WHAT IS EXPECTED: Reproduce exactly, and only, the lines running from the start of the entries below to the line containing "SONAR: US-100 -> JSN-SR04".

Version difference data:
↓↓↓

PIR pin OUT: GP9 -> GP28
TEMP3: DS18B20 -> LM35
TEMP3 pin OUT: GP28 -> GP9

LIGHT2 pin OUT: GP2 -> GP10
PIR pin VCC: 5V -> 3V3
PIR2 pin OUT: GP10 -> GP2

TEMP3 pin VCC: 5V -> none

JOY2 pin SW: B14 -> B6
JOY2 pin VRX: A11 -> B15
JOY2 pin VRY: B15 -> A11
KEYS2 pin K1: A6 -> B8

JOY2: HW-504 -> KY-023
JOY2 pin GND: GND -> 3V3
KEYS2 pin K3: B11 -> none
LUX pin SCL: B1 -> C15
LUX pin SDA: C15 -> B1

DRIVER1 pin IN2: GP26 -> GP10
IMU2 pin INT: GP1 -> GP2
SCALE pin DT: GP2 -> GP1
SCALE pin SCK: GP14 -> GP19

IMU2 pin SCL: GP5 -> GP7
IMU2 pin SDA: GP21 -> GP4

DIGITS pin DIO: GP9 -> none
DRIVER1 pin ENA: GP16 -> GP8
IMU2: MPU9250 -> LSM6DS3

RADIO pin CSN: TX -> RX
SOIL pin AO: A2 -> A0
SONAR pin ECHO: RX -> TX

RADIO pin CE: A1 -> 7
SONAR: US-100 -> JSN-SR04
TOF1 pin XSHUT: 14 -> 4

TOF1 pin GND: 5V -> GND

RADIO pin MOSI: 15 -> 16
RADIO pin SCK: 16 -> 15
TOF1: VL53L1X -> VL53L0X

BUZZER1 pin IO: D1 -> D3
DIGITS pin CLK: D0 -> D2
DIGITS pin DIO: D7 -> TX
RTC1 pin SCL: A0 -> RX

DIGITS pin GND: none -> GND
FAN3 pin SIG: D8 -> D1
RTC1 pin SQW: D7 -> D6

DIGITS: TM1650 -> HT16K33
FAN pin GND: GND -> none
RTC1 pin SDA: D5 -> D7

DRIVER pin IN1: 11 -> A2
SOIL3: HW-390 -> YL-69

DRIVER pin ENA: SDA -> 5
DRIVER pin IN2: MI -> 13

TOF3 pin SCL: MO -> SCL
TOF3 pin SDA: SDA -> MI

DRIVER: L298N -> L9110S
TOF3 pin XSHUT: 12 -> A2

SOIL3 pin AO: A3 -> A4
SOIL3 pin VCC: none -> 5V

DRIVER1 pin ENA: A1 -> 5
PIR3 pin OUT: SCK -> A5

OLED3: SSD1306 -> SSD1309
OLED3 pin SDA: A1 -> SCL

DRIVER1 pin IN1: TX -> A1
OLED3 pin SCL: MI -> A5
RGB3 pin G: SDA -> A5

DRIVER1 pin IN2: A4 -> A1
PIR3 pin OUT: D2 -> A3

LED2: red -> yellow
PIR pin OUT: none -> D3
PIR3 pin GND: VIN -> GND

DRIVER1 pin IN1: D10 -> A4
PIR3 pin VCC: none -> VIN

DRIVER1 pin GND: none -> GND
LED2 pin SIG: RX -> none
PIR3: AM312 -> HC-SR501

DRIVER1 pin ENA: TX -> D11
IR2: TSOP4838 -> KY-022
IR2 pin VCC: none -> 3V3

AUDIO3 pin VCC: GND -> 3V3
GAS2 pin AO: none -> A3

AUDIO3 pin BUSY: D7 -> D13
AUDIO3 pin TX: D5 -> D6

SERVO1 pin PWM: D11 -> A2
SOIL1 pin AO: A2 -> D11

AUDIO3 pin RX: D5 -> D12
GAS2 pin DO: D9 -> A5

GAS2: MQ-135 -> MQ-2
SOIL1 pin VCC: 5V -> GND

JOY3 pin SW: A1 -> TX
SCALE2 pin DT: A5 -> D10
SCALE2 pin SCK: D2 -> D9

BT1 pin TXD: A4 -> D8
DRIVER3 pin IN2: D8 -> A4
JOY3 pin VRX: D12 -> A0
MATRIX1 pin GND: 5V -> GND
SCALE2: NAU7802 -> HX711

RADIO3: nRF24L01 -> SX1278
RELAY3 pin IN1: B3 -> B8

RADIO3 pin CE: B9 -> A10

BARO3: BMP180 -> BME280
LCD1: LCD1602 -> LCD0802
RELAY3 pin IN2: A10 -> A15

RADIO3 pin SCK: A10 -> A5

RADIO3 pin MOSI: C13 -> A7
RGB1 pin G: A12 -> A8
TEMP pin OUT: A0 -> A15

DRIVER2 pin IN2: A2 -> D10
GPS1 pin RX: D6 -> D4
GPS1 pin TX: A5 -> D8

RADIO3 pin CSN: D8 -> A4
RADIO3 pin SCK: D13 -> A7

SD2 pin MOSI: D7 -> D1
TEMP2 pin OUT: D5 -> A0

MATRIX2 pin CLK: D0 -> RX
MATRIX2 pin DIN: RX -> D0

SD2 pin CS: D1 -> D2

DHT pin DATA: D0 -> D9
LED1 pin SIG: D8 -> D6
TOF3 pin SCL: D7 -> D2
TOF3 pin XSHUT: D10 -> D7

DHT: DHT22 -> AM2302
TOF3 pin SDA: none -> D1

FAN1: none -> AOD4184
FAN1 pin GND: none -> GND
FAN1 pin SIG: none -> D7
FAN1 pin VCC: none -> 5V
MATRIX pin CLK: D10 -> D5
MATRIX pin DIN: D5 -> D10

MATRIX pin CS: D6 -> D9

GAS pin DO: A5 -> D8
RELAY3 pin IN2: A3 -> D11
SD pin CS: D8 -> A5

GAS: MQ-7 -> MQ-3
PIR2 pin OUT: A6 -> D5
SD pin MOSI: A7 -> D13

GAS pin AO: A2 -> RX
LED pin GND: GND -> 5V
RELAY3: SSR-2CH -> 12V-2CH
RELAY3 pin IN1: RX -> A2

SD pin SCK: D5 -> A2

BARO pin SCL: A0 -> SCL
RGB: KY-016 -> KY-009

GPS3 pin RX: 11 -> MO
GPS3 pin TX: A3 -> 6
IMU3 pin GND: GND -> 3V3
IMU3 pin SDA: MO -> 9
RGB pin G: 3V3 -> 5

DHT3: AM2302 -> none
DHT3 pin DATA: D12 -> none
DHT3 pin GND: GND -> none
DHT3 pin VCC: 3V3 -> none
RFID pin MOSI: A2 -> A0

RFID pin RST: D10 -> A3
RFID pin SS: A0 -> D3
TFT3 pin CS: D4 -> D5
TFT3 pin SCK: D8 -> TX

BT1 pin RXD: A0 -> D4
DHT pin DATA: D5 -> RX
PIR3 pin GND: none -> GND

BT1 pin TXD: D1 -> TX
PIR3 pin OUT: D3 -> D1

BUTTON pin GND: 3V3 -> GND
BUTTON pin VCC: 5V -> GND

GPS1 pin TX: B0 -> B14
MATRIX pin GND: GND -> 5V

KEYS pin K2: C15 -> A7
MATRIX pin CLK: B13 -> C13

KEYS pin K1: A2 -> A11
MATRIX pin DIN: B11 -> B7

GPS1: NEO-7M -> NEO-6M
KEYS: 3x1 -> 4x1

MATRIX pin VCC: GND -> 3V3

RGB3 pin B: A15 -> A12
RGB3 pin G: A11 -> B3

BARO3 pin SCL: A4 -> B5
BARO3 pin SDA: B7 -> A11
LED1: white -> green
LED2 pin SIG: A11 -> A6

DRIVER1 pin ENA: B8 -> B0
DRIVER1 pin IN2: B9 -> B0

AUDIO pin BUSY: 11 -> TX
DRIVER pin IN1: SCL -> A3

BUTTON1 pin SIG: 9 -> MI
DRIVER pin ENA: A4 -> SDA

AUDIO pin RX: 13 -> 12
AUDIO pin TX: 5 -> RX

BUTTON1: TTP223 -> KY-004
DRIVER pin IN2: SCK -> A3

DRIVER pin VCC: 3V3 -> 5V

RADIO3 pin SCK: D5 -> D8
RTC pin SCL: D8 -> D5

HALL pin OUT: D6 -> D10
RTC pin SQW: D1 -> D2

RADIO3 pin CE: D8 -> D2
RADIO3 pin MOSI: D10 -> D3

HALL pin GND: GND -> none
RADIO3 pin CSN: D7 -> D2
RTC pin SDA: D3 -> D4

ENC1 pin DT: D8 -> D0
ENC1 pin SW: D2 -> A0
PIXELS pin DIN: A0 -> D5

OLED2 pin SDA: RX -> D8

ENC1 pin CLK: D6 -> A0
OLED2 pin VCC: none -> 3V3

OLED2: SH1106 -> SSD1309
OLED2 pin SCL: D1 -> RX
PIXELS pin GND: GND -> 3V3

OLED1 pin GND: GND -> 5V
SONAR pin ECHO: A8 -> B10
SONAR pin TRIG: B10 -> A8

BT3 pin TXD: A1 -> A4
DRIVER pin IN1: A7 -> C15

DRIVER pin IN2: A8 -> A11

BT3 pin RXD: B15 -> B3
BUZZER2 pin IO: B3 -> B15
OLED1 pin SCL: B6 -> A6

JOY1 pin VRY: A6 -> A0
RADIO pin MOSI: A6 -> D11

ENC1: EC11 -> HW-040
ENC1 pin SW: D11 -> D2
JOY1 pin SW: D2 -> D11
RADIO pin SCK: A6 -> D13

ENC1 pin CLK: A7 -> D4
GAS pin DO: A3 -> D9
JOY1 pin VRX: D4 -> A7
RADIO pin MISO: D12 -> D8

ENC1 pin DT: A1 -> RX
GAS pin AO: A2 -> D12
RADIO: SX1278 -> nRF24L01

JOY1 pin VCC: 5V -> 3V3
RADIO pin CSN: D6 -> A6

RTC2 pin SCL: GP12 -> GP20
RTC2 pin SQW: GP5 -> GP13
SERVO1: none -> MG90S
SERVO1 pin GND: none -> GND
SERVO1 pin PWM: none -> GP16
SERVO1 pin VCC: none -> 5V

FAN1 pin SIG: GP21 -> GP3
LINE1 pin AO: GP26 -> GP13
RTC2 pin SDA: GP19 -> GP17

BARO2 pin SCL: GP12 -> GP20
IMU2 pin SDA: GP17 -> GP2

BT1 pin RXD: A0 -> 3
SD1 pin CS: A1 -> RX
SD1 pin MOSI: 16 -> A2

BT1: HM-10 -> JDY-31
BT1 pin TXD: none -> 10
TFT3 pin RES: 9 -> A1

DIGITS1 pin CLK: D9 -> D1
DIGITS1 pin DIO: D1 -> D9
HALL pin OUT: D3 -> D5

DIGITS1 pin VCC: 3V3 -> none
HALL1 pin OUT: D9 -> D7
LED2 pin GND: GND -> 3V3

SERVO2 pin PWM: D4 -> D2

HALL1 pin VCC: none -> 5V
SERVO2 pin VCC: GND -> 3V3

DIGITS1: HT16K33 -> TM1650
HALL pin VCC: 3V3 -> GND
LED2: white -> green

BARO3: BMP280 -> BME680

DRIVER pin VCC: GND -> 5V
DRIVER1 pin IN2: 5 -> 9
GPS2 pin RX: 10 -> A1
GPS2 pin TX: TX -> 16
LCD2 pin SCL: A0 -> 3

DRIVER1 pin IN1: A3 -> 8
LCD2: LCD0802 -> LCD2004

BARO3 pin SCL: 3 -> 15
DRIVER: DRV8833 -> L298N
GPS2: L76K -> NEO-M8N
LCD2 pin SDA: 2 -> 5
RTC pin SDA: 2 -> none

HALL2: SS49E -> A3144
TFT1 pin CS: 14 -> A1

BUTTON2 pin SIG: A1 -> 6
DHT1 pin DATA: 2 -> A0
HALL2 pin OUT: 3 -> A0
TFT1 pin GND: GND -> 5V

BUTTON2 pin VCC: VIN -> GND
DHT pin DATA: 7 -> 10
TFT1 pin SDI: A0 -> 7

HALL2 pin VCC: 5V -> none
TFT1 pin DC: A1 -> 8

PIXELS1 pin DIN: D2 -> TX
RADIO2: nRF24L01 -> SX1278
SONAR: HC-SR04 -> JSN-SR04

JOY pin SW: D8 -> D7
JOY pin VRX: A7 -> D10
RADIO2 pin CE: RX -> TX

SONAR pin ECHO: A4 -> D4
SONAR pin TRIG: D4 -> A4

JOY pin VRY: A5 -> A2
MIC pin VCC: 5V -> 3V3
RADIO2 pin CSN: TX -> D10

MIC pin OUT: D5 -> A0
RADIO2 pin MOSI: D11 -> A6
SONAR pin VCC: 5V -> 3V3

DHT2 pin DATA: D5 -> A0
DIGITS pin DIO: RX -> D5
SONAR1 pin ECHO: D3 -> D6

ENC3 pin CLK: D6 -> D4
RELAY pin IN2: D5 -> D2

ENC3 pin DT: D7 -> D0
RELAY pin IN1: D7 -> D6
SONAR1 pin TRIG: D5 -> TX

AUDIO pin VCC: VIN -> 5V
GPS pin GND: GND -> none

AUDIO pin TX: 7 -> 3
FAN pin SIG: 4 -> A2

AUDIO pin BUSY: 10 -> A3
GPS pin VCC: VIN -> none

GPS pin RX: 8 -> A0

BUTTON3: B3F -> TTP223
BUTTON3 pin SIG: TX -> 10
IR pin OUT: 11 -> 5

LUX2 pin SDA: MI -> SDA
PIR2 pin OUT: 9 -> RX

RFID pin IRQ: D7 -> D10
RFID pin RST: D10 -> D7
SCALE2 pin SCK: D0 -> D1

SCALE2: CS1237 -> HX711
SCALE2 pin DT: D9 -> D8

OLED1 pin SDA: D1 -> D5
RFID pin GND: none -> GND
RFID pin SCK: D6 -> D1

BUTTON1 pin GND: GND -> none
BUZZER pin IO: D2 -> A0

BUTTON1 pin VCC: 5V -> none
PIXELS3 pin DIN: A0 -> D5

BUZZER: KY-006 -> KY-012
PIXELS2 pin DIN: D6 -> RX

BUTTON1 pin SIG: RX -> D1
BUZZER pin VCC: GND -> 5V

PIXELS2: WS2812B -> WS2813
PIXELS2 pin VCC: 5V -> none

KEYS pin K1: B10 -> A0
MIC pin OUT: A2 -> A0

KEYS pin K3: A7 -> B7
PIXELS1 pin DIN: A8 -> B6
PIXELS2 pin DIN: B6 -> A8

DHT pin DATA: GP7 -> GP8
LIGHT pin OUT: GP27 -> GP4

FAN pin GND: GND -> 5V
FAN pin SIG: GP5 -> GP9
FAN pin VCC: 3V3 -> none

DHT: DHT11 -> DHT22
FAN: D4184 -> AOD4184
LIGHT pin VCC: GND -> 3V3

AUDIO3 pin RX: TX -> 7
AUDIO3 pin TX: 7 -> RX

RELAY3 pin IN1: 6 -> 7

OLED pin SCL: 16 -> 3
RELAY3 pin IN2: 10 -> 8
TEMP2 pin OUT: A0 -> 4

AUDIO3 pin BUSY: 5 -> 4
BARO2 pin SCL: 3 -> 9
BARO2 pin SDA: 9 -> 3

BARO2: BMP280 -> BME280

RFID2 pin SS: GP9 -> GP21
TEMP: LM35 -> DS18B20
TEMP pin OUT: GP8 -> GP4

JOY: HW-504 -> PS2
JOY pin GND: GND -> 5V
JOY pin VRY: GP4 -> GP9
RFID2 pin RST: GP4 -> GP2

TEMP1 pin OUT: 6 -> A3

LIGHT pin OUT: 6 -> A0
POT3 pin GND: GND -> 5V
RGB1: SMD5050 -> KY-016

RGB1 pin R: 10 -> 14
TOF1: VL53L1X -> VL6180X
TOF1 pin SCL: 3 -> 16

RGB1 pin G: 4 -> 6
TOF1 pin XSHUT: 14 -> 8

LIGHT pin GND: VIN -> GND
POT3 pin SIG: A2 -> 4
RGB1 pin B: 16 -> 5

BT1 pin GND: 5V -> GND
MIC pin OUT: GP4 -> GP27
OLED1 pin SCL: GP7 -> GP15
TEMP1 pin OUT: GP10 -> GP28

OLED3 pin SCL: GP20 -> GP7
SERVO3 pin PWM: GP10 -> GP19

↑↑↑

TASK RESPONSE:
PIR pin OUT: GP9 -> GP28
TEMP3: DS18B20 -> LM35
TEMP3 pin OUT: GP28 -> GP9

LIGHT2 pin OUT: GP2 -> GP10
PIR pin VCC: 5V -> 3V3
PIR2 pin OUT: GP10 -> GP2

TEMP3 pin VCC: 5V -> none

JOY2 pin SW: B14 -> B6
JOY2 pin VRX: A11 -> B15
JOY2 pin VRY: B15 -> A11
KEYS2 pin K1: A6 -> B8

JOY2: HW-504 -> KY-023
JOY2 pin GND: GND -> 3V3
KEYS2 pin K3: B11 -> none
LUX pin SCL: B1 -> C15
LUX pin SDA: C15 -> B1

DRIVER1 pin IN2: GP26 -> GP10
IMU2 pin INT: GP1 -> GP2
SCALE pin DT: GP2 -> GP1
SCALE pin SCK: GP14 -> GP19

IMU2 pin SCL: GP5 -> GP7
IMU2 pin SDA: GP21 -> GP4

DIGITS pin DIO: GP9 -> none
DRIVER1 pin ENA: GP16 -> GP8
IMU2: MPU9250 -> LSM6DS3

RADIO pin CSN: TX -> RX
SOIL pin AO: A2 -> A0
SONAR pin ECHO: RX -> TX

RADIO pin CE: A1 -> 7
SONAR: US-100 -> JSN-SR04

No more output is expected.